● **What this task involves**
Copy out exactly the stretch of the listing below that begins at the line containing "none -> grey brick J9 level 1" and ends at the line containing "purple brick F5:H5", and copy nothing outside it.

*** Entries provided ***

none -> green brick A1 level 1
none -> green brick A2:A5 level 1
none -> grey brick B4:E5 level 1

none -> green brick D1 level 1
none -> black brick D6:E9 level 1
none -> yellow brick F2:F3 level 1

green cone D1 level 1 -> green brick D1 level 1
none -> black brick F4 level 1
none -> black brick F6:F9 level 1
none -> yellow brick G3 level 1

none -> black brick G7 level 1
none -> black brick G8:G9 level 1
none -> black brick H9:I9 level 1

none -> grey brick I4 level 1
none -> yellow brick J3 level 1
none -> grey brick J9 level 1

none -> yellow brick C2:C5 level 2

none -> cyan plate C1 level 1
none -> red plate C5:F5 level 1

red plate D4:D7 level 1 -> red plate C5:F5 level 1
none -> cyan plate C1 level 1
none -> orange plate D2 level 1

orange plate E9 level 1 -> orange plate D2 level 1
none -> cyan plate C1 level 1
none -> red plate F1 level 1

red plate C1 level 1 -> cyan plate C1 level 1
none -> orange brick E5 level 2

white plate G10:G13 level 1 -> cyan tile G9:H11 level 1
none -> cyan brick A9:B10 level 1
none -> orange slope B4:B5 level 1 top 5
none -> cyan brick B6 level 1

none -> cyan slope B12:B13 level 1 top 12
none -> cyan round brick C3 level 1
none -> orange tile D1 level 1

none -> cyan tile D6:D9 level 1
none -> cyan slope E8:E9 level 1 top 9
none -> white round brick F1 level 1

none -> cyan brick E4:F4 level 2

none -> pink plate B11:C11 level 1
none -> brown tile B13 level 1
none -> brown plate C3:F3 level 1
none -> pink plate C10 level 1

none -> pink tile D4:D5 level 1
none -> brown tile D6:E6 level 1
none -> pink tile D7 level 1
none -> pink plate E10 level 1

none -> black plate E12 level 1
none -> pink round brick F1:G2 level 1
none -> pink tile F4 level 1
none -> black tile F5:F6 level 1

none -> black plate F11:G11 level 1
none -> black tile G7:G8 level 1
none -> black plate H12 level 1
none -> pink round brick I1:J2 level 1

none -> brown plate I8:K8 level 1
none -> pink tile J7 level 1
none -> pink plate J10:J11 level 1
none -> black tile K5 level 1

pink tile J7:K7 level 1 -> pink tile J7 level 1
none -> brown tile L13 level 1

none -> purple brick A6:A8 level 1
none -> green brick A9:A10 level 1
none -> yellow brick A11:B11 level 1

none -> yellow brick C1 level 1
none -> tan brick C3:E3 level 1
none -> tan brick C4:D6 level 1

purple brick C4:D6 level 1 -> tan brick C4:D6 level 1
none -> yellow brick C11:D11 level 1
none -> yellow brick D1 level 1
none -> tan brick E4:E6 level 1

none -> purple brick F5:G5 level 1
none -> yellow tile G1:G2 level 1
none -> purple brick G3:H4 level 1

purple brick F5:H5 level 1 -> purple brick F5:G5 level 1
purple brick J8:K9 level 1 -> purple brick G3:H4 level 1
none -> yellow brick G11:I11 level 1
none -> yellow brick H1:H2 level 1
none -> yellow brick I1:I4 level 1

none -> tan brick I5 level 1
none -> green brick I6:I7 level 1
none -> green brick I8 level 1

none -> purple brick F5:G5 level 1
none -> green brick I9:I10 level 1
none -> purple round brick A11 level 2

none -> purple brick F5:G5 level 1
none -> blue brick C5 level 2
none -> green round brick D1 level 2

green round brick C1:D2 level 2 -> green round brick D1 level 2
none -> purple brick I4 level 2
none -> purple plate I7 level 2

*** End of Entries provided ***

● **The answer**
none -> grey brick J9 level 1

none -> yellow brick C2:C5 level 2

none -> cyan plate C1 level 1
none -> red plate C5:F5 level 1

red plate D4:D7 level 1 -> red plate C5:F5 level 1
none -> cyan plate C1 level 1
none -> orange plate D2 level 1

orange plate E9 level 1 -> orange plate D2 level 1
none -> cyan plate C1 level 1
none -> red plate F1 level 1

red plate C1 level 1 -> cyan plate C1 level 1
none -> orange brick E5 level 2

white plate G10:G13 level 1 -> cyan tile G9:H11 level 1
none -> cyan brick A9:B10 level 1
none -> orange slope B4:B5 level 1 top 5
none -> cyan brick B6 level 1

none -> cyan slope B12:B13 level 1 top 12
none -> cyan round brick C3 level 1
none -> orange tile D1 level 1

none -> cyan tile D6:D9 level 1
none -> cyan slope E8:E9 level 1 top 9
none -> white round brick F1 level 1

none -> cyan brick E4:F4 level 2

none -> pink plate B11:C11 level 1
none -> brown tile B13 level 1
none -> brown plate C3:F3 level 1
none -> pink plate C10 level 1

none -> pink tile D4:D5 level 1
none -> brown tile D6:E6 level 1
none -> pink tile D7 level 1
none -> pink plate E10 level 1

none -> black plate E12 level 1
none -> pink round brick F1:G2 level 1
none -> pink tile F4 level 1
none -> black tile F5:F6 level 1

none -> black plate F11:G11 level 1
none -> black tile G7:G8 level 1
none -> black plate H12 level 1
none -> pink round brick I1:J2 level 1

none -> brown plate I8:K8 level 1
none -> pink tile J7 level 1
none -> pink plate J10:J11 level 1
none -> black tile K5 level 1

pink tile J7:K7 level 1 -> pink tile J7 level 1
none -> brown tile L13 level 1

none -> purple brick A6:A8 level 1
none -> green brick A9:A10 level 1
none -> yellow brick A11:B11 level 1

none -> yellow brick C1 level 1
none -> tan brick C3:E3 level 1
none -> tan brick C4:D6 level 1

purple brick C4:D6 level 1 -> tan brick C4:D6 level 1
none -> yellow brick C11:D11 level 1
none -> yellow brick D1 level 1
none -> tan brick E4:E6 level 1

none -> purple brick F5:G5 level 1
none -> yellow tile G1:G2 level 1
none -> purple brick G3:H4 level 1

purple brick F5:H5 level 1 -> purple brick F5:G5 level 1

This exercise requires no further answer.